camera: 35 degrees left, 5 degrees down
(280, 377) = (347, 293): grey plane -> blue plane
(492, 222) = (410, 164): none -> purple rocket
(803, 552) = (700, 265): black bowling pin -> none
---
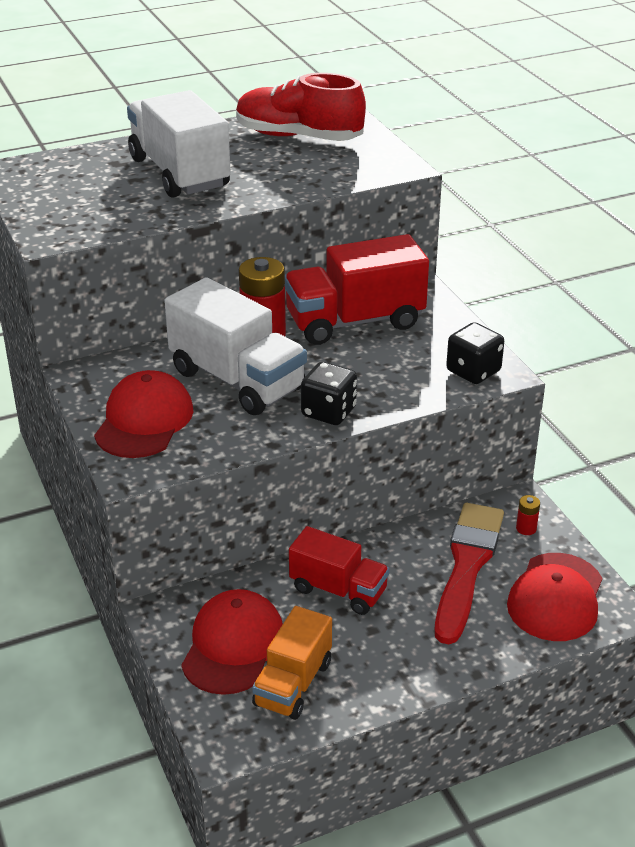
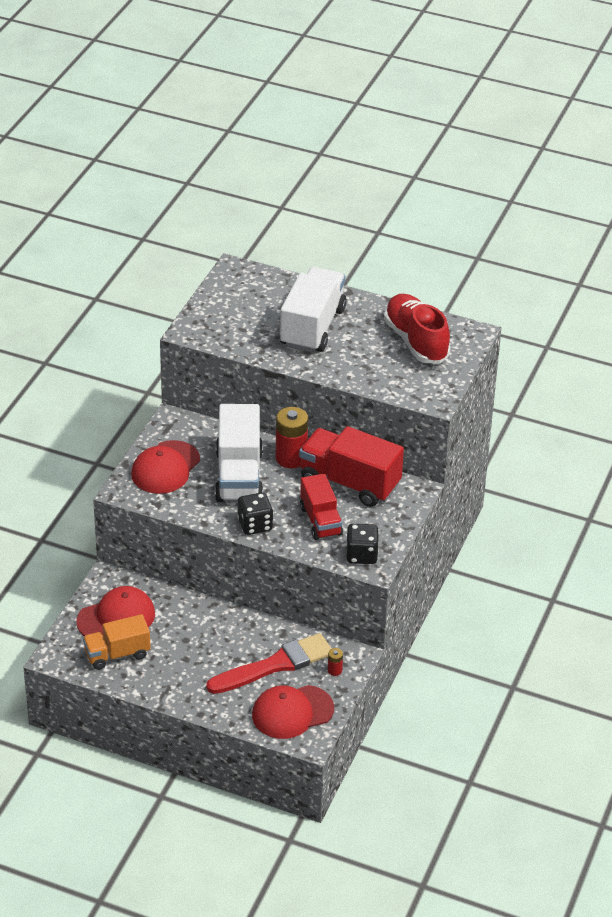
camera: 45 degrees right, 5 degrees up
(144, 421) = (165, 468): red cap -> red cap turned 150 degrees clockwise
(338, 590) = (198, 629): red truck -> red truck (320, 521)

● **Problem to work on**
Write out only the lines that run from the line containing "(144, 421) = (165, 468): red" through the line containing "(338, 590) = (198, 629): red", both included, exactly as they appear above.

● **Answer section**
(144, 421) = (165, 468): red cap -> red cap turned 150 degrees clockwise
(338, 590) = (198, 629): red truck -> red truck (320, 521)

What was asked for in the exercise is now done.